REQUIRED WORK:
What lines of the data hold the string "left"? Pull each one out.

- Opening Delimiter -

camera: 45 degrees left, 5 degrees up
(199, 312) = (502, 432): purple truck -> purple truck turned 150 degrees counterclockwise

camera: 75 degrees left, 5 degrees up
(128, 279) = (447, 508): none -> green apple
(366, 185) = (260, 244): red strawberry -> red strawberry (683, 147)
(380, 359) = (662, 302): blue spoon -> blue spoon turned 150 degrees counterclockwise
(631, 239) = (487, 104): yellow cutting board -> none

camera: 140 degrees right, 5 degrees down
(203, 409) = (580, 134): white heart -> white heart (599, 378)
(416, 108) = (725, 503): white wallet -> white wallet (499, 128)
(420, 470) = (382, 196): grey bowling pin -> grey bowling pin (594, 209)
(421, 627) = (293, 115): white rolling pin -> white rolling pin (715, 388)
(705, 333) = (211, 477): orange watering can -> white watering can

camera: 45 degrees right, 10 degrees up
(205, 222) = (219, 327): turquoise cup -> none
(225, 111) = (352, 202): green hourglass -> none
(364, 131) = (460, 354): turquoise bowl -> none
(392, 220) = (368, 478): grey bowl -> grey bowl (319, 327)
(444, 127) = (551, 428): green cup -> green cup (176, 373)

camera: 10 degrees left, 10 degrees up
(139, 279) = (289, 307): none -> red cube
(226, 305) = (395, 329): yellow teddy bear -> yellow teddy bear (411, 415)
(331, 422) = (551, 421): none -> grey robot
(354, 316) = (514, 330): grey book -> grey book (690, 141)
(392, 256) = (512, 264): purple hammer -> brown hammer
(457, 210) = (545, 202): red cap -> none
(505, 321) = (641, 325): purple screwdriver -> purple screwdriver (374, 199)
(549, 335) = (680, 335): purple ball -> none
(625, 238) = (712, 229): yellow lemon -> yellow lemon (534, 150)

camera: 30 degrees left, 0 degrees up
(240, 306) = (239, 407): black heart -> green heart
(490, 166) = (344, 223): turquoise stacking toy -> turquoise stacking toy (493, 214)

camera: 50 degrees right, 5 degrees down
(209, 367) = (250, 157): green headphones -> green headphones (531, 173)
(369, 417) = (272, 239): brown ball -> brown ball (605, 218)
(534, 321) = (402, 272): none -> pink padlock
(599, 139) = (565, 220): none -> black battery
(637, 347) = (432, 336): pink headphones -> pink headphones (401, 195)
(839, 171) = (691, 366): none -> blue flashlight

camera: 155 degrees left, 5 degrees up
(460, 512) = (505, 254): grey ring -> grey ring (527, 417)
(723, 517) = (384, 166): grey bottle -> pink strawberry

- Closing Delimiter -

TASK ANSWER:
camera: 45 degrees left, 5 degrees up
camera: 75 degrees left, 5 degrees up
camera: 10 degrees left, 10 degrees up
camera: 30 degrees left, 0 degrees up
camera: 155 degrees left, 5 degrees up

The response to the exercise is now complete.